• [PROBLEM DETAILS]:
Copy out, from the data below, each line in which the word "diode" occurs.

• [SOURCE MATERIAL]:

+===+

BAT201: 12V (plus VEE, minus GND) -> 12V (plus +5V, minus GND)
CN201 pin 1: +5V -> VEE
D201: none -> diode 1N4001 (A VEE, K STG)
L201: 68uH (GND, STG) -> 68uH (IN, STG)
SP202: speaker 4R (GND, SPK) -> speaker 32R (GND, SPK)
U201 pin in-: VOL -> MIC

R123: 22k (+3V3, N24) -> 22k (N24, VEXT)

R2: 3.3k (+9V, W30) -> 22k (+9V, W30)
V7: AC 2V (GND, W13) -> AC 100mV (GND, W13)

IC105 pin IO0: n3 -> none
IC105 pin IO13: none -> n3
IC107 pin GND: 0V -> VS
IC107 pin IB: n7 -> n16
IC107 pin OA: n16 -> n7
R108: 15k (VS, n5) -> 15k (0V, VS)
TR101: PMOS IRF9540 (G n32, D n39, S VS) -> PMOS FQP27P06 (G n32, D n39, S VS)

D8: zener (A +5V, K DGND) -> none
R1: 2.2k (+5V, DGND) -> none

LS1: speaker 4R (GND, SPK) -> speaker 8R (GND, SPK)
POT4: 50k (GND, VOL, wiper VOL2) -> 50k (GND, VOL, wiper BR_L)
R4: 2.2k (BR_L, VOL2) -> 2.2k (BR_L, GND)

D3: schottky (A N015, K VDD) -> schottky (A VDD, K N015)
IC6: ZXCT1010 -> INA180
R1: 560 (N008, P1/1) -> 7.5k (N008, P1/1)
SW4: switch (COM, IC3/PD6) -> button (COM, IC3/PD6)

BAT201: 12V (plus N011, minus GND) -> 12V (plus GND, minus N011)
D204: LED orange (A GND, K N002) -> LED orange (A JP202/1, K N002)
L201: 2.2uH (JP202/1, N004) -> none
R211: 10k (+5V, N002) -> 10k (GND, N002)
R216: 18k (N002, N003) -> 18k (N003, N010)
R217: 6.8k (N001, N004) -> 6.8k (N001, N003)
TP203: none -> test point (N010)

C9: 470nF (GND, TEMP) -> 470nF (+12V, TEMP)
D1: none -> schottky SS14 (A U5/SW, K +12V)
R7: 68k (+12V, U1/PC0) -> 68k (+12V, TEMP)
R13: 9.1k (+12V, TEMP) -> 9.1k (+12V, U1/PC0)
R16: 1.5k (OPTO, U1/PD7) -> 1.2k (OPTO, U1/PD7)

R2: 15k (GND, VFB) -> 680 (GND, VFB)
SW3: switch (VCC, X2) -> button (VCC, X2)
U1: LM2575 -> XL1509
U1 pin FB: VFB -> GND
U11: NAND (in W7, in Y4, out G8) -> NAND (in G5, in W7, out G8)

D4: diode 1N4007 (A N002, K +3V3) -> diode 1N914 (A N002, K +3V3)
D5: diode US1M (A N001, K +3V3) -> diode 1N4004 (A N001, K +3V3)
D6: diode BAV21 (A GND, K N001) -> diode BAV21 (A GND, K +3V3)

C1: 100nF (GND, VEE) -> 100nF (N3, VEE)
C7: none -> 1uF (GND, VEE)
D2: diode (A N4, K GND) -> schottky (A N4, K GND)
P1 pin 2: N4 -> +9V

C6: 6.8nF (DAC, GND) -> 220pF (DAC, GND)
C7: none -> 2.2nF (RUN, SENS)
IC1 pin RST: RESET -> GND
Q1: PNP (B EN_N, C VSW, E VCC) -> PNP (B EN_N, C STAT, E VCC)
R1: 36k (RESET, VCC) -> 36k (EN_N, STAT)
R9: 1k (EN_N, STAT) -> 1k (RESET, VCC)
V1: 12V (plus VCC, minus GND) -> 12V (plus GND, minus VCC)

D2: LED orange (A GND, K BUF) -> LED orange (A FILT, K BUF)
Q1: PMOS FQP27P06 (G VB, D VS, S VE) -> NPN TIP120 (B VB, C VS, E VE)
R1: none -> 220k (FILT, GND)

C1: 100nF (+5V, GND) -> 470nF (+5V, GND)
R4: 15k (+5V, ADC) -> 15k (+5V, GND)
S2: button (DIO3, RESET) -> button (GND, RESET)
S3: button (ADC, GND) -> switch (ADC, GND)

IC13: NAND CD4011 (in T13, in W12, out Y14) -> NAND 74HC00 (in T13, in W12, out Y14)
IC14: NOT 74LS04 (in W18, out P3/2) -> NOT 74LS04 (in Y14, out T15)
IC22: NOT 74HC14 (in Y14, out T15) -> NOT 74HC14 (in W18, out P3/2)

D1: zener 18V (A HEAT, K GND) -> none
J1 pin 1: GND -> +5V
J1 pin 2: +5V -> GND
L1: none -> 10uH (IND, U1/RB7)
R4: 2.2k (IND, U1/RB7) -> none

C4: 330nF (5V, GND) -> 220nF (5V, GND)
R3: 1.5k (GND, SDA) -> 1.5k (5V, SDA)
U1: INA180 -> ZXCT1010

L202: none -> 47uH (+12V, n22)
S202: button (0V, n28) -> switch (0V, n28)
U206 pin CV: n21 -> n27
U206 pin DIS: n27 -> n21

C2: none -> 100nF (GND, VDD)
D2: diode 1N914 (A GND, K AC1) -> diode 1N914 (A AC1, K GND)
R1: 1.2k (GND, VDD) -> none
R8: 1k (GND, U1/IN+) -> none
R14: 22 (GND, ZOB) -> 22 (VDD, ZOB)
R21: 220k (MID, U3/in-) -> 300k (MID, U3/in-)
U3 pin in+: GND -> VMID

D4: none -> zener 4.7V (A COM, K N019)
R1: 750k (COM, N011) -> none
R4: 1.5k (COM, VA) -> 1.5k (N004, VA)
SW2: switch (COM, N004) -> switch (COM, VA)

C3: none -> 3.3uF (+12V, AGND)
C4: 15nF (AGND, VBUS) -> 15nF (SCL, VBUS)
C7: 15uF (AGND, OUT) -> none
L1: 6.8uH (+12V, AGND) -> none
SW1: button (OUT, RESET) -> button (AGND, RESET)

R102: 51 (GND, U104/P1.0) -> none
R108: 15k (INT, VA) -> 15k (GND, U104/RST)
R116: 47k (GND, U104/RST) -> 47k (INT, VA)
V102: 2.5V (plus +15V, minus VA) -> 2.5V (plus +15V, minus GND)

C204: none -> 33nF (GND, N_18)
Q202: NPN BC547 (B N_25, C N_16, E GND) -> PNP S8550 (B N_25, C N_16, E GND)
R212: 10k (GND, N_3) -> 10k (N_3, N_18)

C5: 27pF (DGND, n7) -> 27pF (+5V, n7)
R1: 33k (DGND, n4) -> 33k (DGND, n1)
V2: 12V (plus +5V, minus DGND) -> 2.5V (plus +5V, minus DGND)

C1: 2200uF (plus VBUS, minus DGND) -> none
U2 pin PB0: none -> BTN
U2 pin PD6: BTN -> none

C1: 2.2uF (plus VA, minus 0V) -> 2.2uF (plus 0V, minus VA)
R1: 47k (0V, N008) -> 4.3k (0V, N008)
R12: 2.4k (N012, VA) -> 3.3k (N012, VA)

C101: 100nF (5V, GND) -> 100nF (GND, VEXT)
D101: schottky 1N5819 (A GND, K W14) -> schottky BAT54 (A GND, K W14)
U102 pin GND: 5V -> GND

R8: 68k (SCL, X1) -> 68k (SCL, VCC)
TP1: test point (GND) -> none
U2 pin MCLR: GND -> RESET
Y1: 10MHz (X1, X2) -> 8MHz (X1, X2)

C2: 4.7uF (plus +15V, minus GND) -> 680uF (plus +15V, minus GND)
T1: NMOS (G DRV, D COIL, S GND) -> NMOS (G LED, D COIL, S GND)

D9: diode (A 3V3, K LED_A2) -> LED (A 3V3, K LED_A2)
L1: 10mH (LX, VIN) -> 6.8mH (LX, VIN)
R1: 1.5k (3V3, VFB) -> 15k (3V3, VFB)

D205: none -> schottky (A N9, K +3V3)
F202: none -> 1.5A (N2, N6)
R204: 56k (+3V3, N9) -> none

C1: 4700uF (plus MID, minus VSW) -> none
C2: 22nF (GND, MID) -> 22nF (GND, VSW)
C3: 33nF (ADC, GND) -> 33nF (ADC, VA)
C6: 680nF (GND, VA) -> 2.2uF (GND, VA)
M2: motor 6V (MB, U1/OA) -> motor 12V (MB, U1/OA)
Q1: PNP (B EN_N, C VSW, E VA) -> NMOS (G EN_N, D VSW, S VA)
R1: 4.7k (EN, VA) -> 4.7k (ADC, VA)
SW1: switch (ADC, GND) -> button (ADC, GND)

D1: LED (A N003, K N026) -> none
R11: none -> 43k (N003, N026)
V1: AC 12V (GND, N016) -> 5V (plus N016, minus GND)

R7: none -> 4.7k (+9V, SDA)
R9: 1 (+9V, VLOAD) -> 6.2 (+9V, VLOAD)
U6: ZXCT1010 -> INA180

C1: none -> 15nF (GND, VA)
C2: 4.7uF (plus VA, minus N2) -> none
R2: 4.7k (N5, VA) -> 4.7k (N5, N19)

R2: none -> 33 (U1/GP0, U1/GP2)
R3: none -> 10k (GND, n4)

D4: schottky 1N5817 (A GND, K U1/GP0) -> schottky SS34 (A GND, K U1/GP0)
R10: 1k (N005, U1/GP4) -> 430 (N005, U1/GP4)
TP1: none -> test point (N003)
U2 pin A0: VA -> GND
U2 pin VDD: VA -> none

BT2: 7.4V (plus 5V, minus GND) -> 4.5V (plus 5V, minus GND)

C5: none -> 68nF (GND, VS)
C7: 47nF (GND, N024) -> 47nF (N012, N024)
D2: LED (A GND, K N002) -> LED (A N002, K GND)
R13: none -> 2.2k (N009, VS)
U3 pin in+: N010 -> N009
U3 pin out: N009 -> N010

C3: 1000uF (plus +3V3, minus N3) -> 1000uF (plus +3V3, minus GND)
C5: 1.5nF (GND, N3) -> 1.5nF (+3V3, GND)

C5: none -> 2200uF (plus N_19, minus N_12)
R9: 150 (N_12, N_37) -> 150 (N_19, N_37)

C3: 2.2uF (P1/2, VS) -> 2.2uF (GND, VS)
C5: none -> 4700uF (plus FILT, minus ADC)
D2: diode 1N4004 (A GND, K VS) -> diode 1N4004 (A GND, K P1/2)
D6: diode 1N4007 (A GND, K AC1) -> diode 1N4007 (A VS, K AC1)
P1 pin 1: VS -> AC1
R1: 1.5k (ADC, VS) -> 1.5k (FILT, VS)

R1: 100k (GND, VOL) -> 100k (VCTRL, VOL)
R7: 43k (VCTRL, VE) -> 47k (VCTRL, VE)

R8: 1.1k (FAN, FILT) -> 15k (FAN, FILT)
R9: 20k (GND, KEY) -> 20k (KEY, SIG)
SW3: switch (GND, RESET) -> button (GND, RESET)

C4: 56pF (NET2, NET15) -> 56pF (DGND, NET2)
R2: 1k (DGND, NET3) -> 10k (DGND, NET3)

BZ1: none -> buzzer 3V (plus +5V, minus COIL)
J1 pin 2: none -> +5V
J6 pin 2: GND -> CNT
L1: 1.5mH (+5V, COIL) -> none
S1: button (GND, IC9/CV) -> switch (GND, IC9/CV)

+===+

• [SOLUTION]:
D201: none -> diode 1N4001 (A VEE, K STG)
D4: diode 1N4007 (A N002, K +3V3) -> diode 1N914 (A N002, K +3V3)
D5: diode US1M (A N001, K +3V3) -> diode 1N4004 (A N001, K +3V3)
D6: diode BAV21 (A GND, K N001) -> diode BAV21 (A GND, K +3V3)
D2: diode (A N4, K GND) -> schottky (A N4, K GND)
D2: diode 1N914 (A GND, K AC1) -> diode 1N914 (A AC1, K GND)
D9: diode (A 3V3, K LED_A2) -> LED (A 3V3, K LED_A2)
D2: diode 1N4004 (A GND, K VS) -> diode 1N4004 (A GND, K P1/2)
D6: diode 1N4007 (A GND, K AC1) -> diode 1N4007 (A VS, K AC1)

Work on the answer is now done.